> WHAT IS ASKED:
Print the portion of the records that begins at the start of the records and ends with the line containing "Answer: (B)", word for word, with both ends included. Leave the pictures out of your answer.

> Spatial reasoning question data:
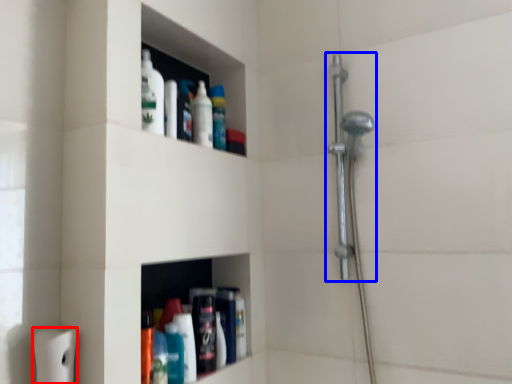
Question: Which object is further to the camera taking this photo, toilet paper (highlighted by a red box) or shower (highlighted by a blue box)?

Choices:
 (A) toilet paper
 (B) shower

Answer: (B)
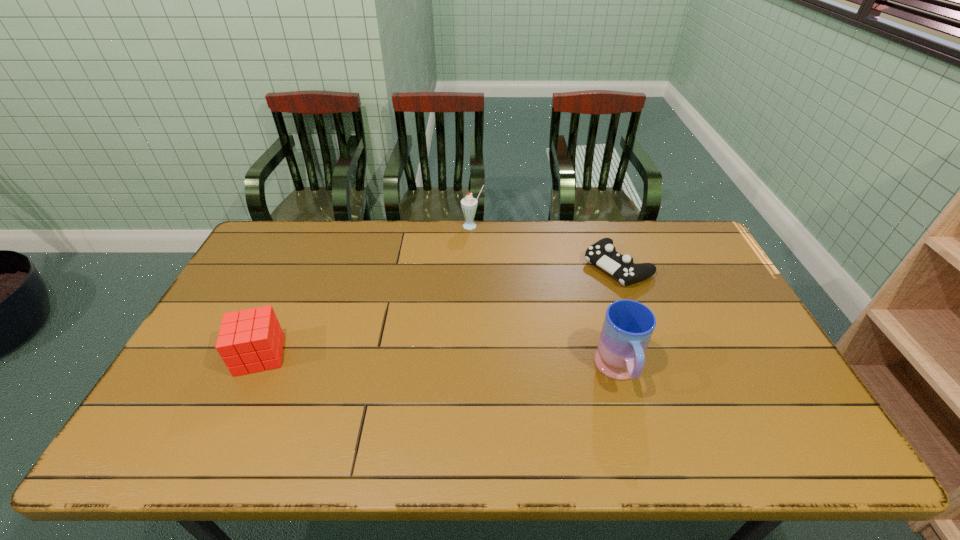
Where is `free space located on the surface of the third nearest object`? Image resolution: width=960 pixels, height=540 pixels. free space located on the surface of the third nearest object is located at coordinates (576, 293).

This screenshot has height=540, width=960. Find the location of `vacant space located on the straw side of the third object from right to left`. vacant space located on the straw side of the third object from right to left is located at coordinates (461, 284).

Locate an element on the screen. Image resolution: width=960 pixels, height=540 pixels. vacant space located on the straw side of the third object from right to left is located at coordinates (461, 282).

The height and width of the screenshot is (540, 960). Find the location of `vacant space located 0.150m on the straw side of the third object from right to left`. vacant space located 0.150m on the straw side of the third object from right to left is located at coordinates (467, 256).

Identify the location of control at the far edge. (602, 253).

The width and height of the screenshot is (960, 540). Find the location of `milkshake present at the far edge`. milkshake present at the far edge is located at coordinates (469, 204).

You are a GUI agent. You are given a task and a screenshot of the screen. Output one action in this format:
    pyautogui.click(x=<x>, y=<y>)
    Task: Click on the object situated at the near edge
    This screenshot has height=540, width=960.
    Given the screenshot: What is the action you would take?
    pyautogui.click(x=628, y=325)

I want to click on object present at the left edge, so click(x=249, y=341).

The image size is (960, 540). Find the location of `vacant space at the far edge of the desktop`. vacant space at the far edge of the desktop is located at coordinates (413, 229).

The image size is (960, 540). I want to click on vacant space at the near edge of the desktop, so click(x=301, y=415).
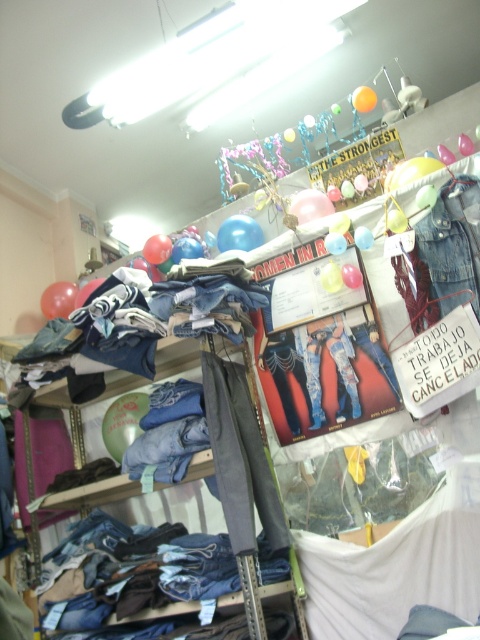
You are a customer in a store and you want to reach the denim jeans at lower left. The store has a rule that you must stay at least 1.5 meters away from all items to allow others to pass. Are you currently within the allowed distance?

> THE REPLY:
Question: Which object is further to the camera taking this photo, toilet paper (highlighted by a red box) or shower (highlighted by a blue box)?

Choices:
 (A) toilet paper
 (B) shower

Answer: (B)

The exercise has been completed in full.